WRITTEN TASK — Starting at the line that holds "white camera [73,363,137,409]" and stopping at the line that holds "none -> turquoise", restate the records below word for word, with both of those lines included.

INFORMATION SHOWN —
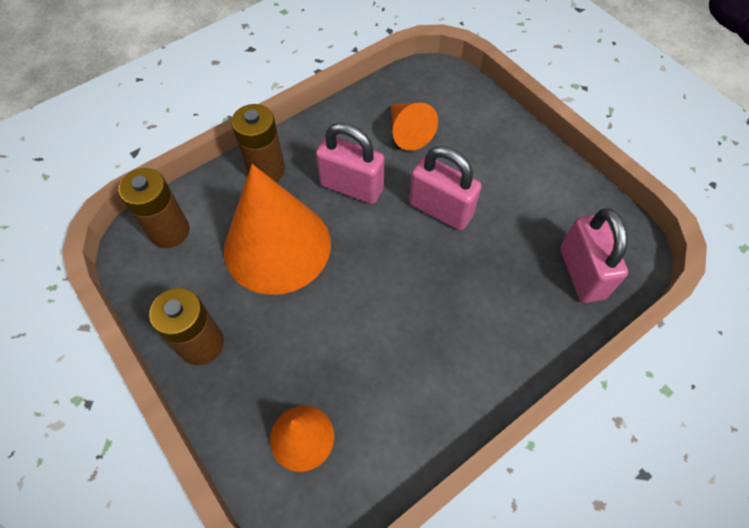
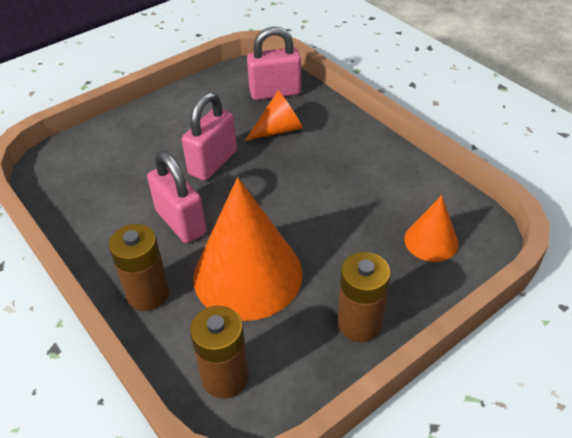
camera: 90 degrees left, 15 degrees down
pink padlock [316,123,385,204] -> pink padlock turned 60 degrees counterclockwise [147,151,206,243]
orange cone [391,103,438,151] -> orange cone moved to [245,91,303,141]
--
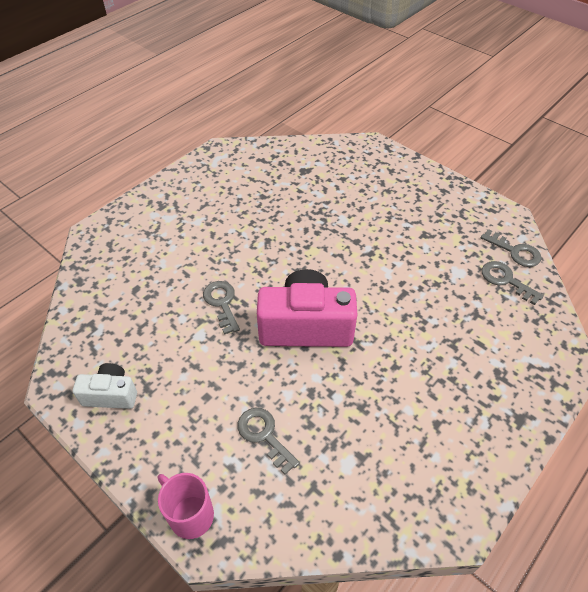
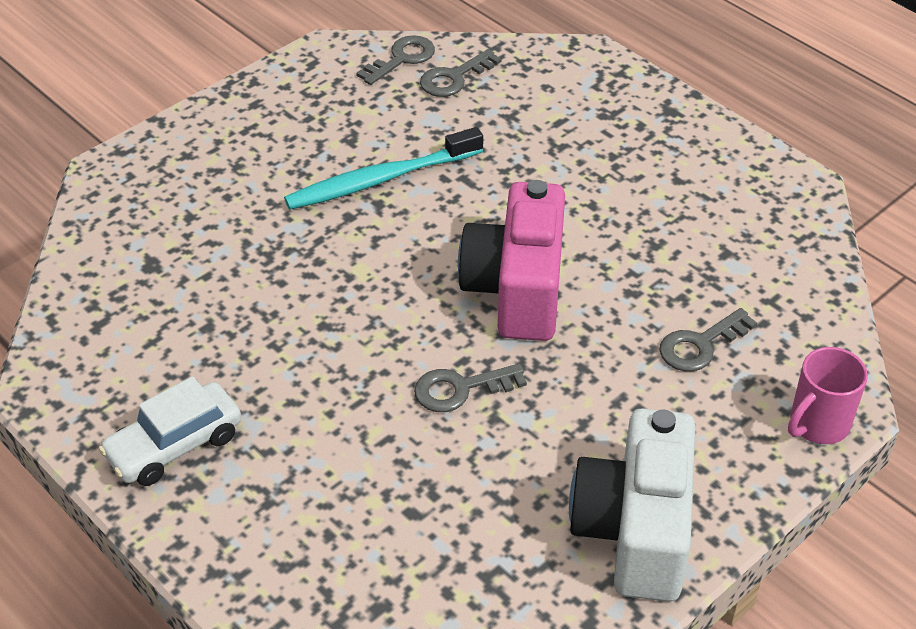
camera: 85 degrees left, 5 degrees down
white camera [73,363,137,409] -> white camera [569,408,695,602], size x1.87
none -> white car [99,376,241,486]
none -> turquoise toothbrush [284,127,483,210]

RESPONSE BOX —
white camera [73,363,137,409] -> white camera [569,408,695,602], size x1.87
none -> white car [99,376,241,486]
none -> turquoise toothbrush [284,127,483,210]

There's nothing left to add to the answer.